* **Assignment**:
Return each line of the listing that has the word "COIL" in it.

* **Task data**:
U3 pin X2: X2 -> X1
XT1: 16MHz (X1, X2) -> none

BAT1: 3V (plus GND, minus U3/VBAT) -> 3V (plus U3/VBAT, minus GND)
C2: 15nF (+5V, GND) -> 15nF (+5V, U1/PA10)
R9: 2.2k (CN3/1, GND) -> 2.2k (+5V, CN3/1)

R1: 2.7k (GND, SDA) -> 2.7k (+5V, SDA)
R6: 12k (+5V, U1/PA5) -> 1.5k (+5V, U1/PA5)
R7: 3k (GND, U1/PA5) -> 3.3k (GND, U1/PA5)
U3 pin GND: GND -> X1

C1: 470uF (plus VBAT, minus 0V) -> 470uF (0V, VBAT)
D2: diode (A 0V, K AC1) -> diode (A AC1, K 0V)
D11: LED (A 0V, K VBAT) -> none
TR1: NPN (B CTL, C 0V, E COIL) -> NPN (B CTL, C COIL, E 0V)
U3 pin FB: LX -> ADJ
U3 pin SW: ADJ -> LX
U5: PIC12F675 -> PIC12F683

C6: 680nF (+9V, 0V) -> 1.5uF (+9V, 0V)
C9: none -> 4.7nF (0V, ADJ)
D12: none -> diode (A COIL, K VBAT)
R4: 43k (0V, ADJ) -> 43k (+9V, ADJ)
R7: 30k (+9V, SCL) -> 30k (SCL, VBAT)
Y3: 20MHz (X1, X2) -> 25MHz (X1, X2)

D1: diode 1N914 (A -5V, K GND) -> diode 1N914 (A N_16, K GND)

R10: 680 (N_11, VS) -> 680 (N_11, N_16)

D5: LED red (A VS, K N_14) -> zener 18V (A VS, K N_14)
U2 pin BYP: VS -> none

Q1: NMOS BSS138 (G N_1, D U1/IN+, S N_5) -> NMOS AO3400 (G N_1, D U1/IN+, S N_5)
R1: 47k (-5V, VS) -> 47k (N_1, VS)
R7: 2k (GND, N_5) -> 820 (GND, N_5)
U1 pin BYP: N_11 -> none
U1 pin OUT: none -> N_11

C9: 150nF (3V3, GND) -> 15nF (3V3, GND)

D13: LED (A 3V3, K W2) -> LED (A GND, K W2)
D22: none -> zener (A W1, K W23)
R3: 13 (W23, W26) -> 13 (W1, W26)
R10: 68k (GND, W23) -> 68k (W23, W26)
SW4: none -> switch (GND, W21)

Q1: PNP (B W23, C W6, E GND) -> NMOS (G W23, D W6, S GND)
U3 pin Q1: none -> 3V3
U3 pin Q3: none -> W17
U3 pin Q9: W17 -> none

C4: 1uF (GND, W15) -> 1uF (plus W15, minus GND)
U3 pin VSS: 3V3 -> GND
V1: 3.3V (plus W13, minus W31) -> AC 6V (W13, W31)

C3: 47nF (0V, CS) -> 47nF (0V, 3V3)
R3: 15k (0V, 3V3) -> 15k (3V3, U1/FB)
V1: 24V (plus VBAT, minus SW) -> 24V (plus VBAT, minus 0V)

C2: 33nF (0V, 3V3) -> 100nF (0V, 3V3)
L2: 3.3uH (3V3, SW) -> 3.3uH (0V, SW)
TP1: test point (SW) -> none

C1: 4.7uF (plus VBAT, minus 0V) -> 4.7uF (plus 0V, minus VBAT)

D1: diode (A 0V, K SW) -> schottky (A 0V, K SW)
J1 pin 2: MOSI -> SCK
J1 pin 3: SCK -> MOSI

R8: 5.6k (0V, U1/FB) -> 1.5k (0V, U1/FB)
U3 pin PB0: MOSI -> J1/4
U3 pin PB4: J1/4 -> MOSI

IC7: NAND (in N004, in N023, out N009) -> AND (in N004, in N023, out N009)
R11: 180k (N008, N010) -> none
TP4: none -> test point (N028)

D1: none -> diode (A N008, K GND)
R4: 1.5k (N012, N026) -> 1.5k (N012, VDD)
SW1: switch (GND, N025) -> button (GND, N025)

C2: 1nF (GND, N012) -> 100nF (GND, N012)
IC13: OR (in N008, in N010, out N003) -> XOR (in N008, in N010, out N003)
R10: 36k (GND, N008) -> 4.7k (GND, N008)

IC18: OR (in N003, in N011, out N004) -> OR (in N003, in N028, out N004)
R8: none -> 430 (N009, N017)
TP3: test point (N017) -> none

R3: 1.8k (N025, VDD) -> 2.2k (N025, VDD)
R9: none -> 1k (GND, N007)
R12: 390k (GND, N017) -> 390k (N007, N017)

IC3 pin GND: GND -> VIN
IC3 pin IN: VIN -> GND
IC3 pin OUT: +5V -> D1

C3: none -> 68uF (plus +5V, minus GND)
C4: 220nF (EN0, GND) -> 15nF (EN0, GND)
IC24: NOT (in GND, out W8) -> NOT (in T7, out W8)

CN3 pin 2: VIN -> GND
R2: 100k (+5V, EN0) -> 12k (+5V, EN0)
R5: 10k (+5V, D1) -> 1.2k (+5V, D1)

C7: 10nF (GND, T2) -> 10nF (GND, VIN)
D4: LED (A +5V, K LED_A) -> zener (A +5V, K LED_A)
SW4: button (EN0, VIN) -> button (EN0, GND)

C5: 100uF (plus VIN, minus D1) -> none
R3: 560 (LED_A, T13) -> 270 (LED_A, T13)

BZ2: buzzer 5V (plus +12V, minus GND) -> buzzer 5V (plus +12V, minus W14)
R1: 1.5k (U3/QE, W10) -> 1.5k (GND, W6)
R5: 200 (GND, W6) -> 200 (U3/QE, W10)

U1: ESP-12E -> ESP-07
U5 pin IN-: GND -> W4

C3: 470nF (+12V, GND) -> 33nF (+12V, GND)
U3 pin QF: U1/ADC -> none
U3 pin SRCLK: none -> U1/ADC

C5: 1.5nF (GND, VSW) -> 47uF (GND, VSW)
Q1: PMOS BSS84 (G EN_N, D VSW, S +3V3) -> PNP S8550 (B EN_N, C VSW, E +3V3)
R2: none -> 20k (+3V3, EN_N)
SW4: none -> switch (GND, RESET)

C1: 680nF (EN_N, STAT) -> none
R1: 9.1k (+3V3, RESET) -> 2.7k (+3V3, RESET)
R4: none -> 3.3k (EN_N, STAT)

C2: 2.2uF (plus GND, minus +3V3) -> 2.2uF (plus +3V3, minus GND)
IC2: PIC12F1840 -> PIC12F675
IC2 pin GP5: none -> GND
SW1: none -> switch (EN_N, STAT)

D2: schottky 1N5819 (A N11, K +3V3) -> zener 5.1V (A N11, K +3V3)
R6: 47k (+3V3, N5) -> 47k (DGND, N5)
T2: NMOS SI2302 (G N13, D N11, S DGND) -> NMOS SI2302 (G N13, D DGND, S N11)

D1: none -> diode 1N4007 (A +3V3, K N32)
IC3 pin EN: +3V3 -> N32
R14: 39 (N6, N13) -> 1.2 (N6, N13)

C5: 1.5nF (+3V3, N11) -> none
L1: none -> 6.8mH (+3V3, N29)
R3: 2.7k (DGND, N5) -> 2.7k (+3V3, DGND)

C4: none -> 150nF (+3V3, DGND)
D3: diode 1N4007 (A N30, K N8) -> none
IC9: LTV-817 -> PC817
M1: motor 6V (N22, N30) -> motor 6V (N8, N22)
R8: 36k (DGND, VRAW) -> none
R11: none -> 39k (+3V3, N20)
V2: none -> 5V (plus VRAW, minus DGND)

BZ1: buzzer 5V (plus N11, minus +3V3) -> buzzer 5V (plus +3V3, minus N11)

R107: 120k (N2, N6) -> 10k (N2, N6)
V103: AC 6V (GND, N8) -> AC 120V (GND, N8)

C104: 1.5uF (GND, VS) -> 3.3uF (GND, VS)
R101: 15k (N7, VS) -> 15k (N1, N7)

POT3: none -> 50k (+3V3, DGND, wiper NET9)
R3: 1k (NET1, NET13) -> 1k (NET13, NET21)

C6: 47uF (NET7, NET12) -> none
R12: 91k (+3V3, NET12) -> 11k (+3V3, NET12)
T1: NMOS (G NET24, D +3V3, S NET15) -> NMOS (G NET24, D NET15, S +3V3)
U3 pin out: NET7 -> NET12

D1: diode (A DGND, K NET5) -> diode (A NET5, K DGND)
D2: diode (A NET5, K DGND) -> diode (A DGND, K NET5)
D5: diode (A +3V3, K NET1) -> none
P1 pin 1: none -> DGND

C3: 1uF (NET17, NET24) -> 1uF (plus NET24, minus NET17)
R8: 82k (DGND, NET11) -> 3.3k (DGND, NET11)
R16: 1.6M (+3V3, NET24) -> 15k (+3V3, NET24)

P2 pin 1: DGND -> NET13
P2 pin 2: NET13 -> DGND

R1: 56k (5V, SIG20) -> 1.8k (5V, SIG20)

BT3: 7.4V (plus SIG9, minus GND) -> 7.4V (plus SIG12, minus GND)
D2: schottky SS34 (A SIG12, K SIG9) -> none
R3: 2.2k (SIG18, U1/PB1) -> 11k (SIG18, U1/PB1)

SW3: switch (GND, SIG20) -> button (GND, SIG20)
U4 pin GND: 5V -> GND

* **The answer**:
TR1: NPN (B CTL, C 0V, E COIL) -> NPN (B CTL, C COIL, E 0V)
D12: none -> diode (A COIL, K VBAT)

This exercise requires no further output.